## ACTIVITY:
Write out every line below again exactly as it stands, skipping each image.

[Image change detection data]
=== Begin Enclosure ===

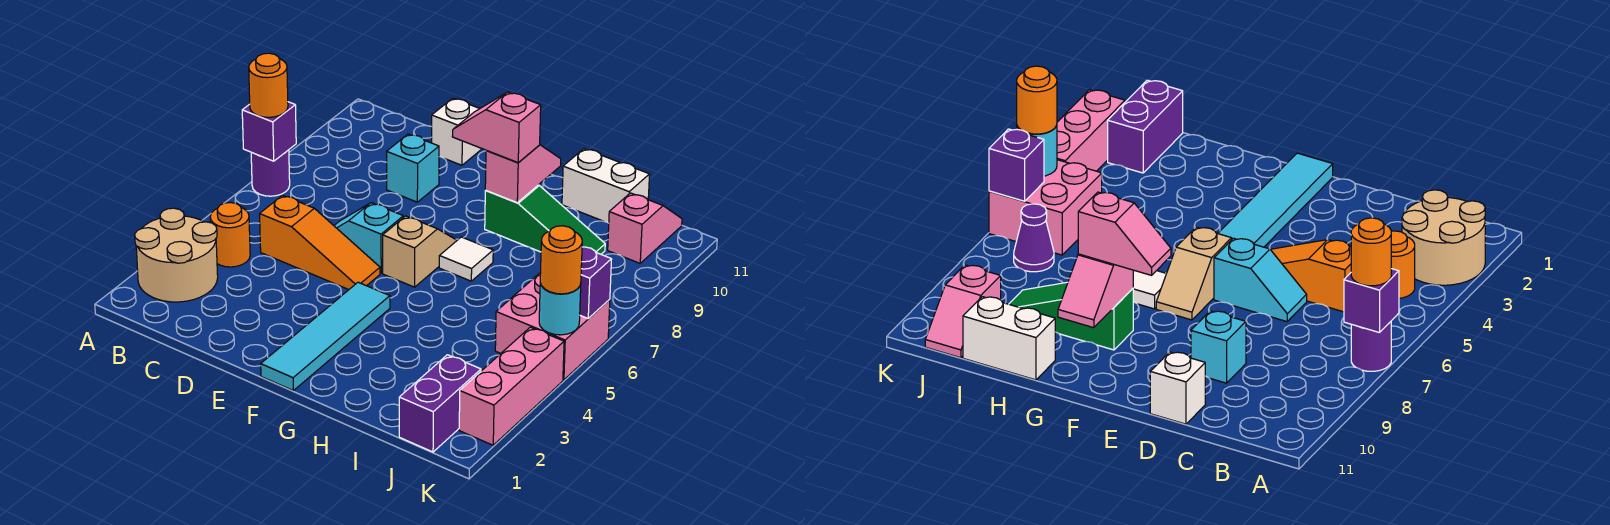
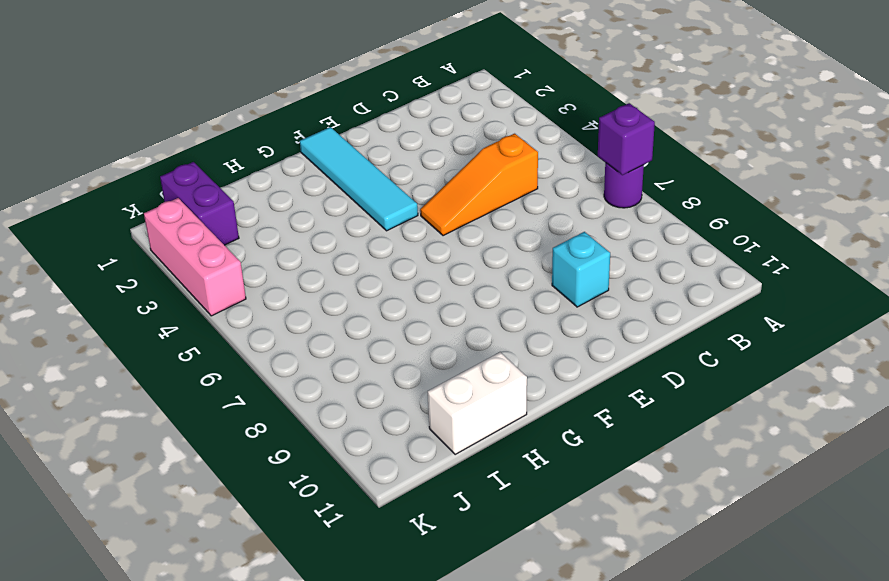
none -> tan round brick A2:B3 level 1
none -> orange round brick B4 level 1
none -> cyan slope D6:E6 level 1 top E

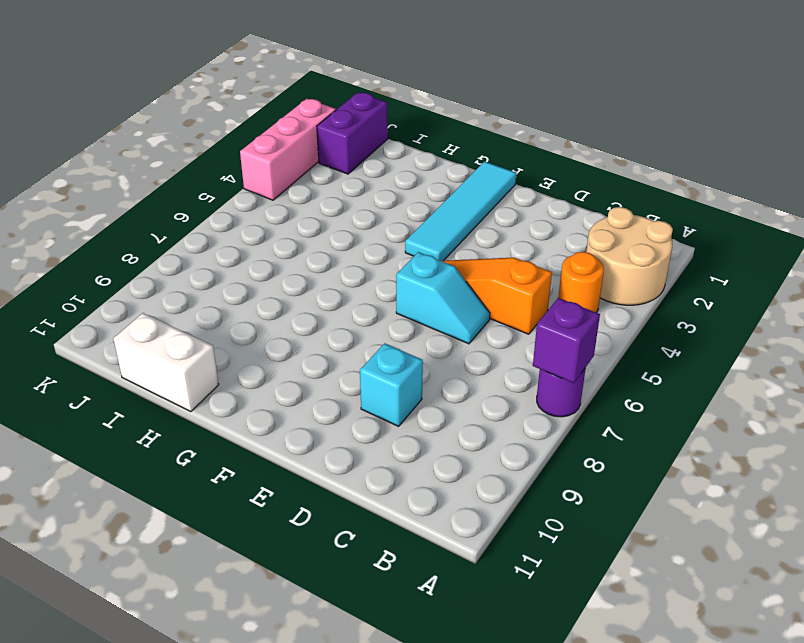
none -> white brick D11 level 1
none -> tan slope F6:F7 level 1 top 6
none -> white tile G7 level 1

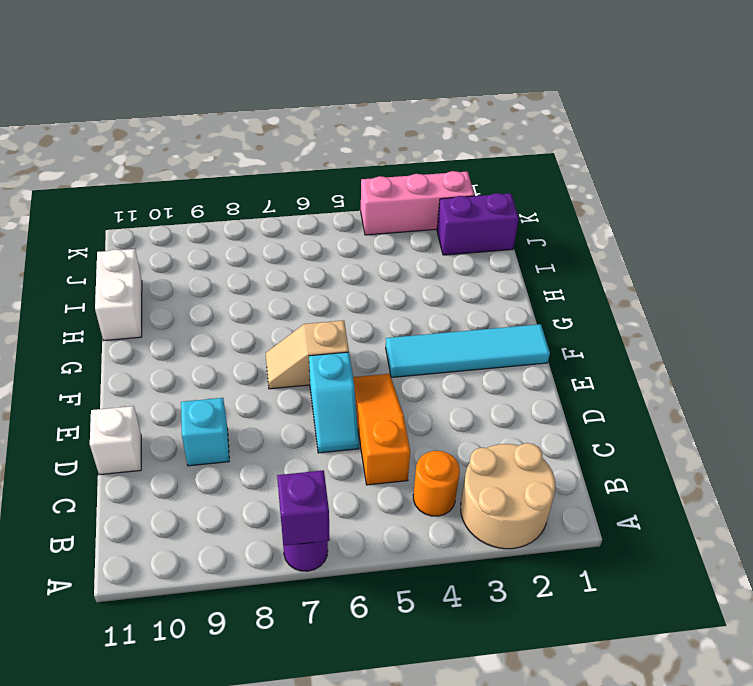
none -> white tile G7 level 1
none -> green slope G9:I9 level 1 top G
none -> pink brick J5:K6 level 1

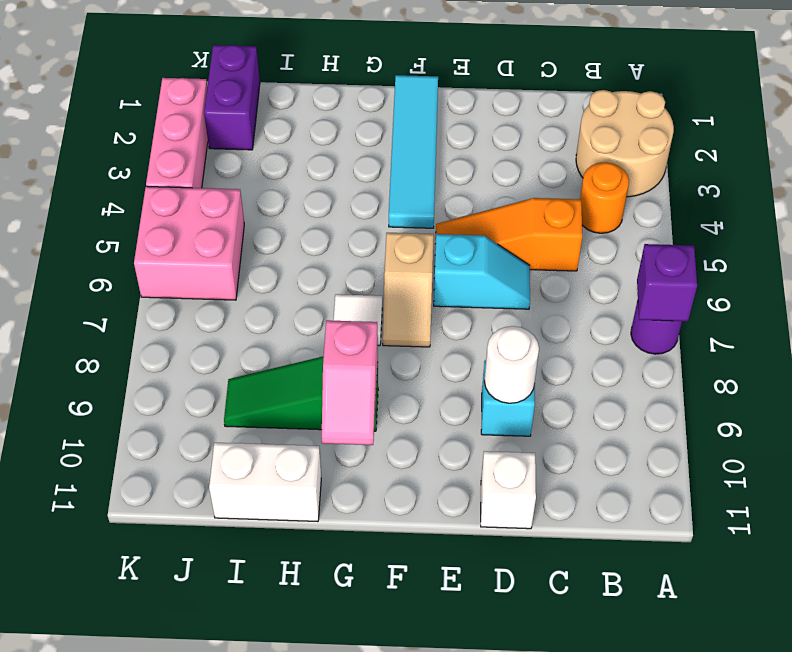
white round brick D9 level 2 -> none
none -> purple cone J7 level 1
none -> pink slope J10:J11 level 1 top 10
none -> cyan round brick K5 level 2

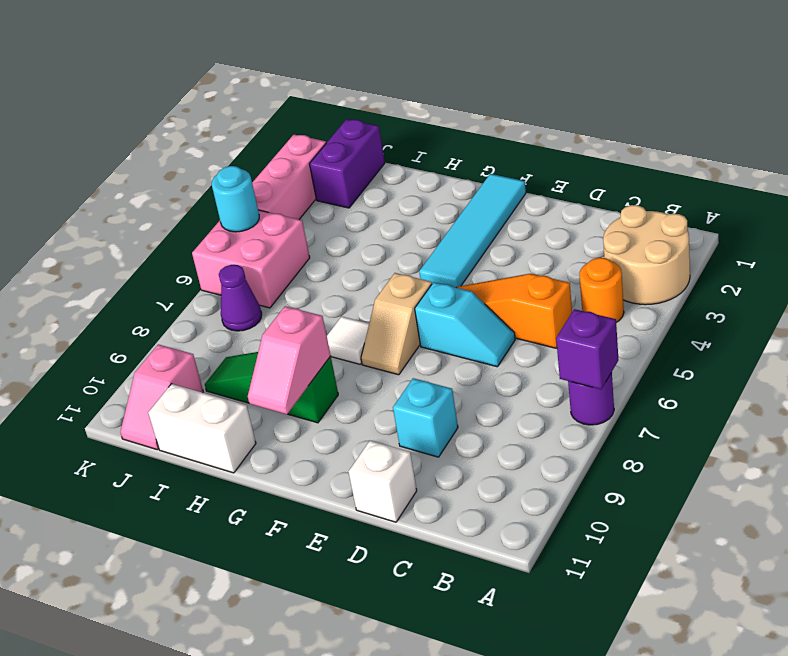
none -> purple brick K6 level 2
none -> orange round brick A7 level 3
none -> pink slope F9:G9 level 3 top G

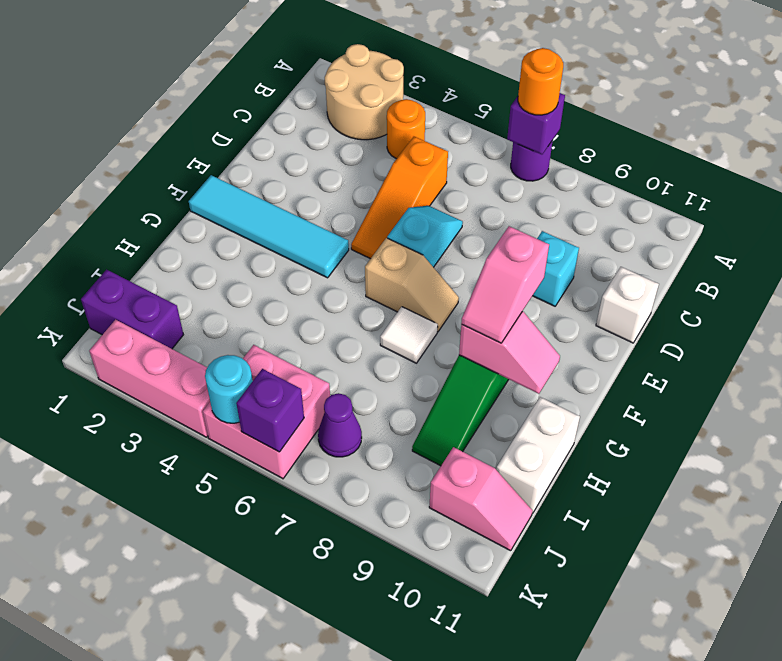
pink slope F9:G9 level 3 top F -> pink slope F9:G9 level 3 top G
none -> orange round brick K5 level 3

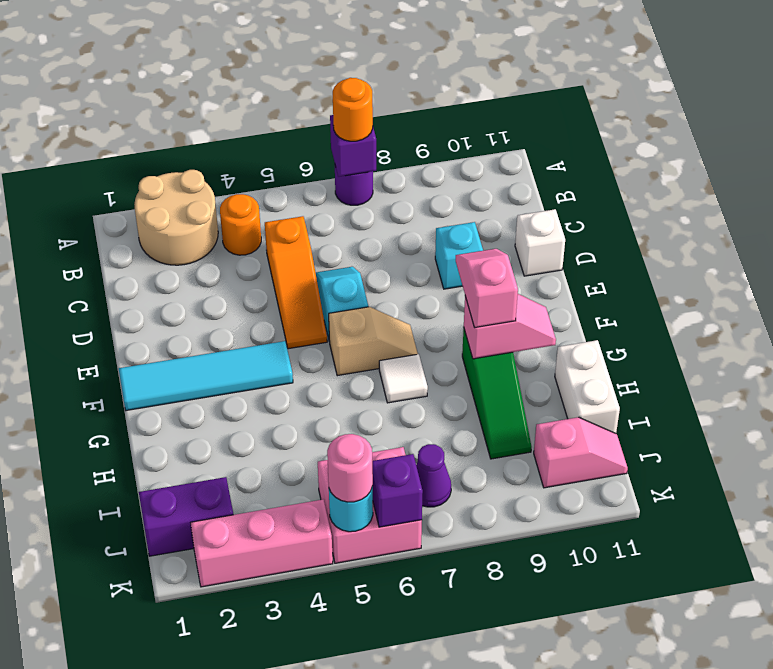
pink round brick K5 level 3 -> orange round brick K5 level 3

=== End Enclosure ===

## EXERCISE RESPONSE:
none -> tan round brick A2:B3 level 1
none -> orange round brick B4 level 1
none -> cyan slope D6:E6 level 1 top E

none -> white brick D11 level 1
none -> tan slope F6:F7 level 1 top 6
none -> white tile G7 level 1

none -> white tile G7 level 1
none -> green slope G9:I9 level 1 top G
none -> pink brick J5:K6 level 1

white round brick D9 level 2 -> none
none -> purple cone J7 level 1
none -> pink slope J10:J11 level 1 top 10
none -> cyan round brick K5 level 2

none -> purple brick K6 level 2
none -> orange round brick A7 level 3
none -> pink slope F9:G9 level 3 top G

pink slope F9:G9 level 3 top F -> pink slope F9:G9 level 3 top G
none -> orange round brick K5 level 3

pink round brick K5 level 3 -> orange round brick K5 level 3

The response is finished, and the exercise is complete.